**Prompt:** Copy the entries word for word. Keep the pictures out.

**The data:**

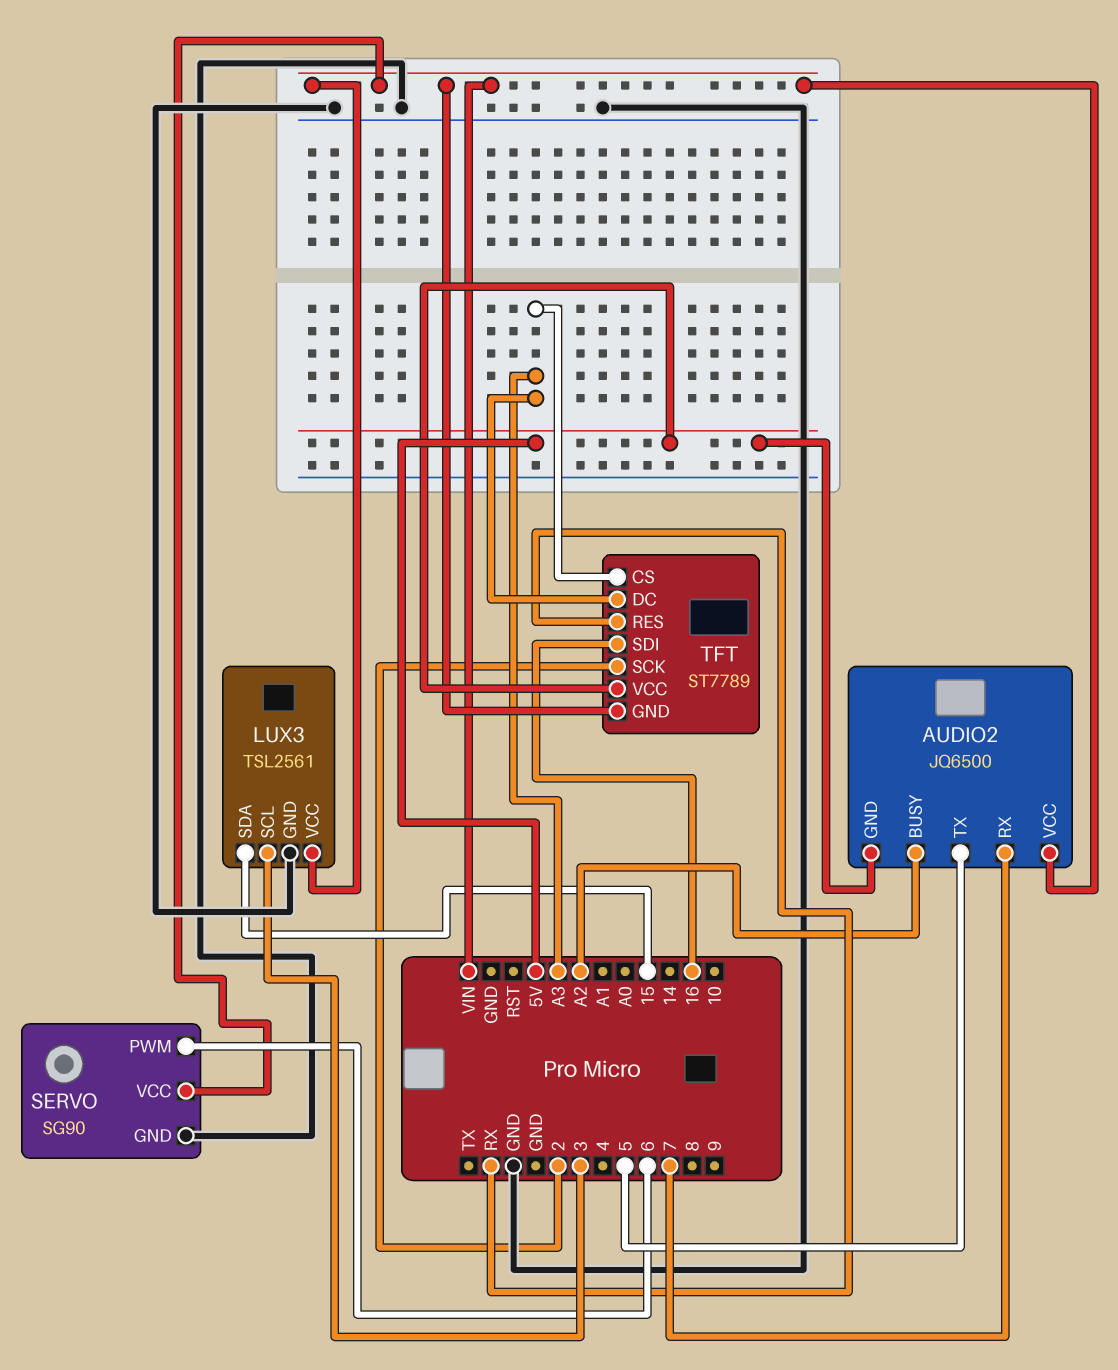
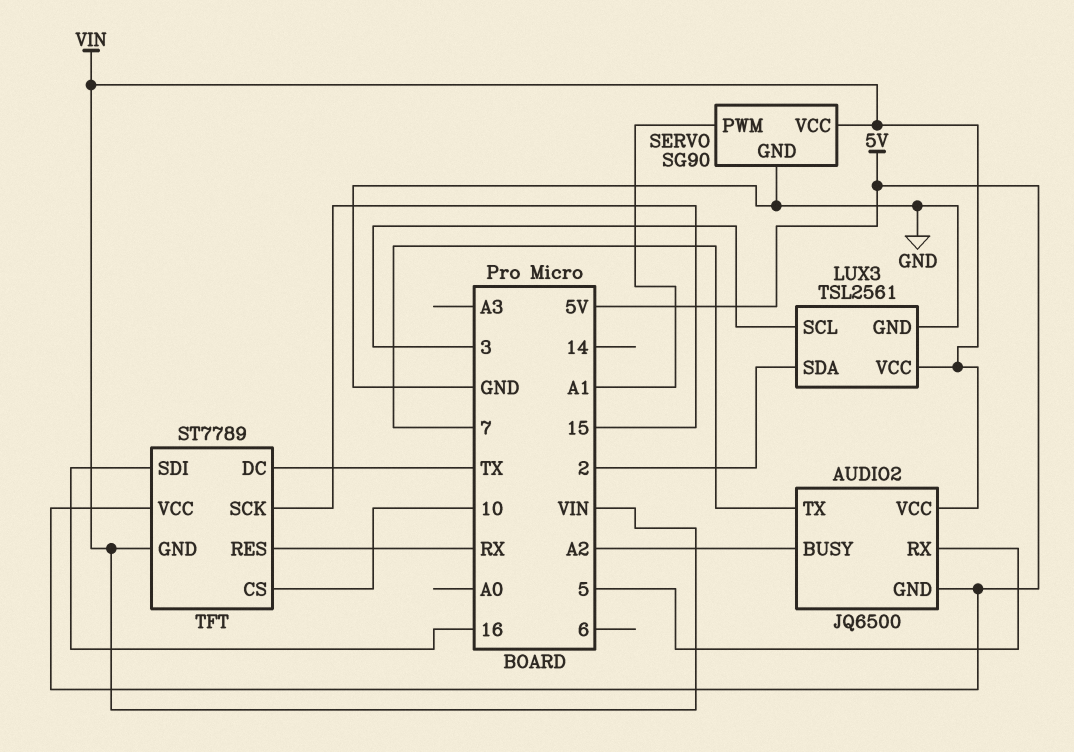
AUDIO2 pin RX: 7 -> 5
AUDIO2 pin TX: 5 -> 7
LUX3 pin SDA: 15 -> 2
SERVO pin PWM: 6 -> A1
TFT pin CS: A3 -> 10
TFT pin DC: A3 -> TX
TFT pin SCK: 2 -> 15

**Solution to the exercise:**
AUDIO2 pin RX: 7 -> 5
AUDIO2 pin TX: 5 -> 7
LUX3 pin SDA: 15 -> 2
SERVO pin PWM: 6 -> A1
TFT pin CS: A3 -> 10
TFT pin DC: A3 -> TX
TFT pin SCK: 2 -> 15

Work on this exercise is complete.